# Instructions for the task:
Write an exact copy of the entries below that leaves out all pictures.

# Study material:
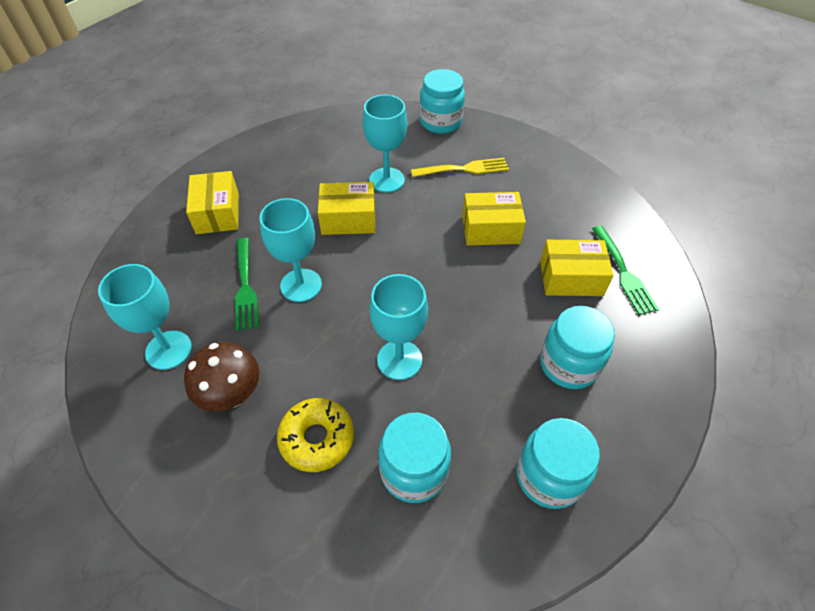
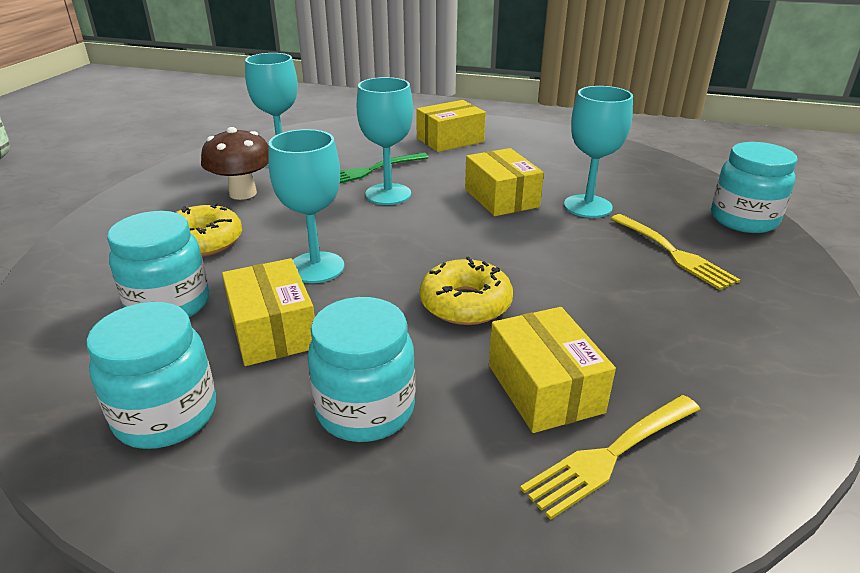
camera: 70 degrees right, 20 degrees down
yellow box [462,192,526,246] -> yellow box moved to [222,258,315,366]
green fork [592,226,659,315] -> yellow fork [520,395,700,520]
none -> yellow donut [420,257,513,325]

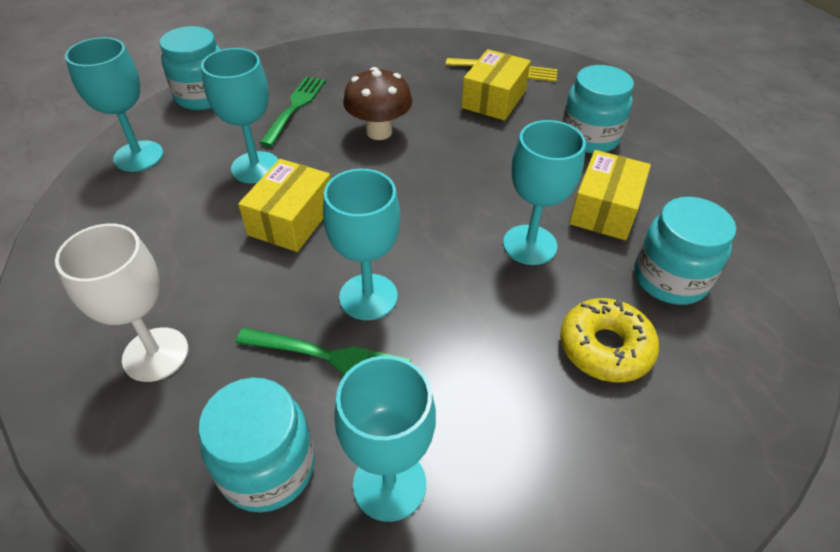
camera: 135 degrees left, 15 degrees up
turquoise jar [86,302,216,449] -> turquoise jar moved to [198,378,315,512]
brown mushroom [201,127,269,200] -> brown mushroom moved to [343,67,412,140]
yellow box [416,100,486,152] -> white goblet [55,223,188,382]
yellow donut [420,257,513,325] -> none
yellow fork [611,214,740,290] -> green fork [260,76,326,147]
none -> turquoise goblet [65,37,163,172]

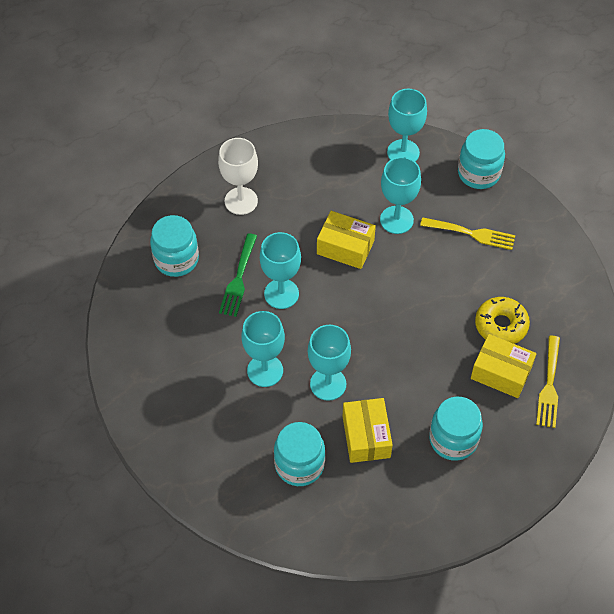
camera: 90 degrees right, 10 degrees up
green fork [260,76,326,147] -> yellow fork [420,217,515,250]
turquoise goblet [334,356,436,522] -> turquoise goblet moved to [241,311,285,387]
brown mushroom [343,67,412,140] -> none
yellow donut [560,298,659,382] -> yellow donut moved to [475,297,530,344]
yellow box [569,150,651,240] -> yellow box turned 60 degrees clockwise [343,398,393,463]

# Task result:
camera: 70 degrees right, 20 degrees down
yellow box [462,192,526,246] -> yellow box moved to [222,258,315,366]
green fork [592,226,659,315] -> yellow fork [520,395,700,520]
none -> yellow donut [420,257,513,325]

camera: 135 degrees left, 15 degrees up
turquoise jar [86,302,216,449] -> turquoise jar moved to [198,378,315,512]
brown mushroom [201,127,269,200] -> brown mushroom moved to [343,67,412,140]
yellow box [416,100,486,152] -> white goblet [55,223,188,382]
yellow donut [420,257,513,325] -> none
yellow fork [611,214,740,290] -> green fork [260,76,326,147]
none -> turquoise goblet [65,37,163,172]

camera: 90 degrees right, 10 degrees up
green fork [260,76,326,147] -> yellow fork [420,217,515,250]
turquoise goblet [334,356,436,522] -> turquoise goblet moved to [241,311,285,387]
brown mushroom [343,67,412,140] -> none
yellow donut [560,298,659,382] -> yellow donut moved to [475,297,530,344]
yellow box [569,150,651,240] -> yellow box turned 60 degrees clockwise [343,398,393,463]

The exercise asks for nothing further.